Task requirements
Repeat the stretch of entries below from the line with "DRIVER pin IN1: GND -> D4" through the line with "GAS pin DO: 8 -> 7". Include both ends and add nothing.

Records for the exercise
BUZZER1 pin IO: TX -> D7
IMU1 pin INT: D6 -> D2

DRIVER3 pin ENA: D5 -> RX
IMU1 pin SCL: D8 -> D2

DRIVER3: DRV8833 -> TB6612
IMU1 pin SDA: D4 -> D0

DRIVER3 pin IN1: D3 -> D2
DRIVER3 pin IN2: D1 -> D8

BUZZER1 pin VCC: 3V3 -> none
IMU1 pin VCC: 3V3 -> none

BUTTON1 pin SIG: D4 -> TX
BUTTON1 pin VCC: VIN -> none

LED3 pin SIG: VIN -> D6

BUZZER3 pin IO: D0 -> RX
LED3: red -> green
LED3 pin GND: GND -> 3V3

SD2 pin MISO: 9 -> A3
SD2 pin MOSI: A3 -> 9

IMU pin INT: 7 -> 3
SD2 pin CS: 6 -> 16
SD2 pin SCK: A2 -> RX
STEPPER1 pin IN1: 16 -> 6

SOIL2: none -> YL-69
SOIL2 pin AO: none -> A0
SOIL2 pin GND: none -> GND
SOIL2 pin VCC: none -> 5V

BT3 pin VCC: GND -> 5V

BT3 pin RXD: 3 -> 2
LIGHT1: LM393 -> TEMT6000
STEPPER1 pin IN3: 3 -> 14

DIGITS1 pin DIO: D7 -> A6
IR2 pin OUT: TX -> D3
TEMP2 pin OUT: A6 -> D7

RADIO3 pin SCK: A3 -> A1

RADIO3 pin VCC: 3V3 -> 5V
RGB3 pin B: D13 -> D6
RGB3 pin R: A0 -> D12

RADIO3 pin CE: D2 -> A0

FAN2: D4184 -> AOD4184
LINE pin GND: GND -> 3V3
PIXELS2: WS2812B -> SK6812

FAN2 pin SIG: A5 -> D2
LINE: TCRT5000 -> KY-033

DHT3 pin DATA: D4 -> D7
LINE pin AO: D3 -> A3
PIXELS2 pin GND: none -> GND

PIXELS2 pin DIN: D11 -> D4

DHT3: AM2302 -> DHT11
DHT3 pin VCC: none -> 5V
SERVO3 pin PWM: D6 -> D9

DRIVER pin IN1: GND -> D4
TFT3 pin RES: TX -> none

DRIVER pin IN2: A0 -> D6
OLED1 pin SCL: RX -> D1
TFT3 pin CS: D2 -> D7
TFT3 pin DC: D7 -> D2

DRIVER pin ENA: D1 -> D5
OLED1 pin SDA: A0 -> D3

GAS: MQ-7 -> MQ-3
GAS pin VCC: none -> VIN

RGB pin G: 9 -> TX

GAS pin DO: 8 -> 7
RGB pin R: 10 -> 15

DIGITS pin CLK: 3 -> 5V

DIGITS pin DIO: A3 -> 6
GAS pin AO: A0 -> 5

Response area
DRIVER pin IN1: GND -> D4
TFT3 pin RES: TX -> none

DRIVER pin IN2: A0 -> D6
OLED1 pin SCL: RX -> D1
TFT3 pin CS: D2 -> D7
TFT3 pin DC: D7 -> D2

DRIVER pin ENA: D1 -> D5
OLED1 pin SDA: A0 -> D3

GAS: MQ-7 -> MQ-3
GAS pin VCC: none -> VIN

RGB pin G: 9 -> TX

GAS pin DO: 8 -> 7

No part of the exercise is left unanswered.